> [RECORDS FOR THIS EXERCISE]:
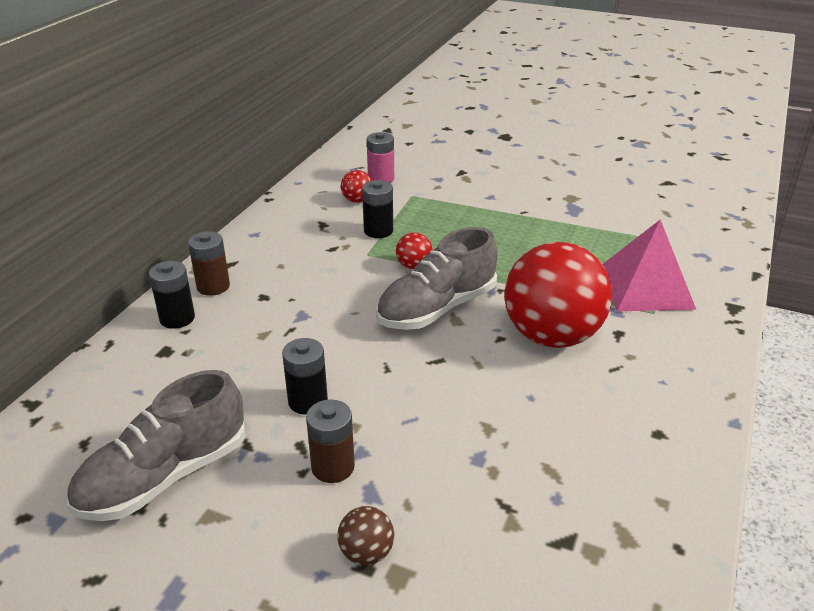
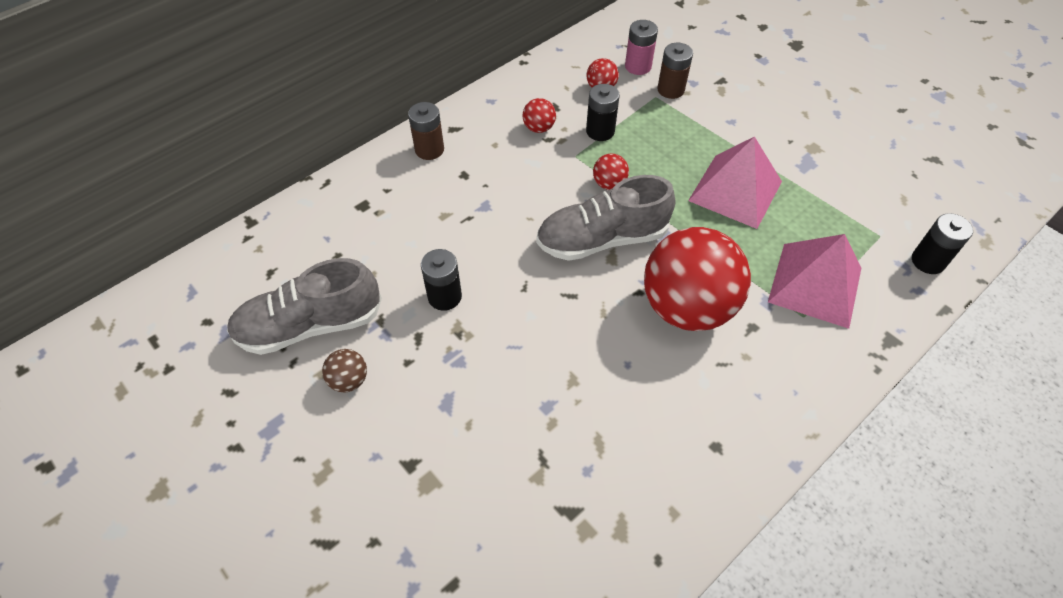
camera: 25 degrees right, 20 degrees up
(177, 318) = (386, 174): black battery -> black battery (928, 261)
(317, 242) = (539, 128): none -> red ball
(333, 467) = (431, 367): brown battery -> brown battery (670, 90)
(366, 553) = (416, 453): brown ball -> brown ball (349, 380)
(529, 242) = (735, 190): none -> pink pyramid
* * *
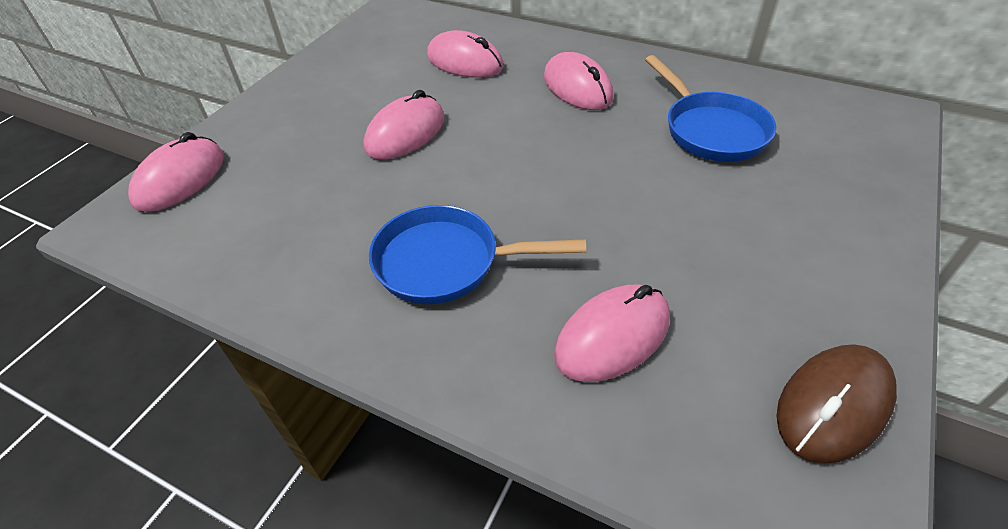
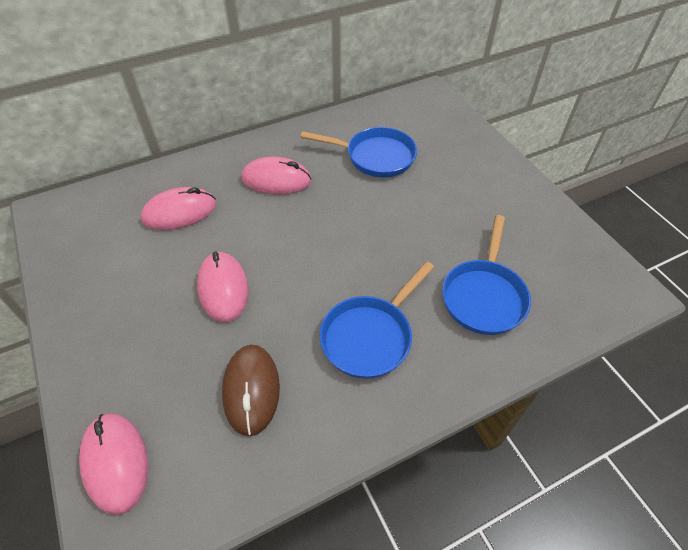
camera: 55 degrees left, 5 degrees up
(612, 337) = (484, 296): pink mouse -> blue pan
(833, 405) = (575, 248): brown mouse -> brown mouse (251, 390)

> [TASK]:
Search the listing above for the string "camera". Copy every line that contains it.

> [ANSWER FOR THIS EXERCISE]:
camera: 25 degrees right, 20 degrees up
camera: 55 degrees left, 5 degrees up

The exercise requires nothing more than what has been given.